_PROBLEM STATEMENT_. Reproduce the records word for word, with nothing left out.

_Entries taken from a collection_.
──────────

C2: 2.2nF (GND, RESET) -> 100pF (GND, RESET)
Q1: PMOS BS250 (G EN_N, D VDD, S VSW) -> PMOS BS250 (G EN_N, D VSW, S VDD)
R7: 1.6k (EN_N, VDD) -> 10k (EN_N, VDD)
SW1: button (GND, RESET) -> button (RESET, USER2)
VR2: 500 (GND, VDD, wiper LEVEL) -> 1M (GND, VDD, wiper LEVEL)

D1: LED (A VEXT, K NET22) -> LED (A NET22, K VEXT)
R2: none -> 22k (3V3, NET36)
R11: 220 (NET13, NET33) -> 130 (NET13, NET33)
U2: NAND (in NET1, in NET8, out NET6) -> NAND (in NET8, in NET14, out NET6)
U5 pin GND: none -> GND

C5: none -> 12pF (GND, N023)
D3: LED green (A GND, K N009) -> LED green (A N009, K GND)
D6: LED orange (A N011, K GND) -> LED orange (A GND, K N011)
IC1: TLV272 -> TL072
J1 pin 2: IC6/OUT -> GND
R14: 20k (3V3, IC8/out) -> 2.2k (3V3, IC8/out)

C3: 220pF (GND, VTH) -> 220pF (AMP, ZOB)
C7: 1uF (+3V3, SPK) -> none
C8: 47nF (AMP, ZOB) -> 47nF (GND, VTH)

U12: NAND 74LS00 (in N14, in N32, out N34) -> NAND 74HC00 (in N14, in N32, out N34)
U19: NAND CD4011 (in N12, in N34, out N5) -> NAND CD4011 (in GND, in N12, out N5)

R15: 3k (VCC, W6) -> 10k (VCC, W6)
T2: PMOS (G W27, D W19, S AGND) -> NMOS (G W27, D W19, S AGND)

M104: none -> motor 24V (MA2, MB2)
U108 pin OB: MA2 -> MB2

──────────

_EXERCISE OUTPUT_.
C2: 2.2nF (GND, RESET) -> 100pF (GND, RESET)
Q1: PMOS BS250 (G EN_N, D VDD, S VSW) -> PMOS BS250 (G EN_N, D VSW, S VDD)
R7: 1.6k (EN_N, VDD) -> 10k (EN_N, VDD)
SW1: button (GND, RESET) -> button (RESET, USER2)
VR2: 500 (GND, VDD, wiper LEVEL) -> 1M (GND, VDD, wiper LEVEL)

D1: LED (A VEXT, K NET22) -> LED (A NET22, K VEXT)
R2: none -> 22k (3V3, NET36)
R11: 220 (NET13, NET33) -> 130 (NET13, NET33)
U2: NAND (in NET1, in NET8, out NET6) -> NAND (in NET8, in NET14, out NET6)
U5 pin GND: none -> GND

C5: none -> 12pF (GND, N023)
D3: LED green (A GND, K N009) -> LED green (A N009, K GND)
D6: LED orange (A N011, K GND) -> LED orange (A GND, K N011)
IC1: TLV272 -> TL072
J1 pin 2: IC6/OUT -> GND
R14: 20k (3V3, IC8/out) -> 2.2k (3V3, IC8/out)

C3: 220pF (GND, VTH) -> 220pF (AMP, ZOB)
C7: 1uF (+3V3, SPK) -> none
C8: 47nF (AMP, ZOB) -> 47nF (GND, VTH)

U12: NAND 74LS00 (in N14, in N32, out N34) -> NAND 74HC00 (in N14, in N32, out N34)
U19: NAND CD4011 (in N12, in N34, out N5) -> NAND CD4011 (in GND, in N12, out N5)

R15: 3k (VCC, W6) -> 10k (VCC, W6)
T2: PMOS (G W27, D W19, S AGND) -> NMOS (G W27, D W19, S AGND)

M104: none -> motor 24V (MA2, MB2)
U108 pin OB: MA2 -> MB2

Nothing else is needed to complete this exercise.